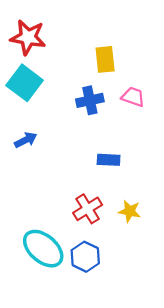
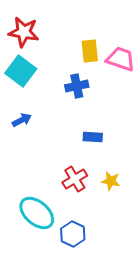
pink trapezoid: (133, 97) -> (121, 59), moved, size x1.4
blue hexagon: (85, 257) -> (73, 234), moved

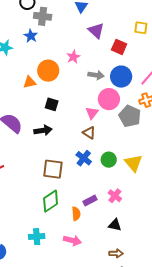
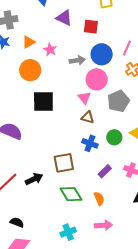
orange triangle: (29, 82) -> (29, 42), moved
black square: (52, 104) -> (43, 101), size x1.6
gray pentagon: (130, 116) -> (118, 101), moved, turned -30
black arrow: (43, 130) -> (34, 179), moved
purple rectangle: (90, 200) -> (105, 171), moved
green diamond: (51, 201) -> (71, 194), turned -70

### [Work task]
Transcribe nothing except the lines from the one with "purple rectangle: (90, 200)" through the end of the data above, each exactly as it appears.

### [Completed exercise]
purple rectangle: (90, 200) -> (105, 171), moved
green diamond: (51, 201) -> (71, 194), turned -70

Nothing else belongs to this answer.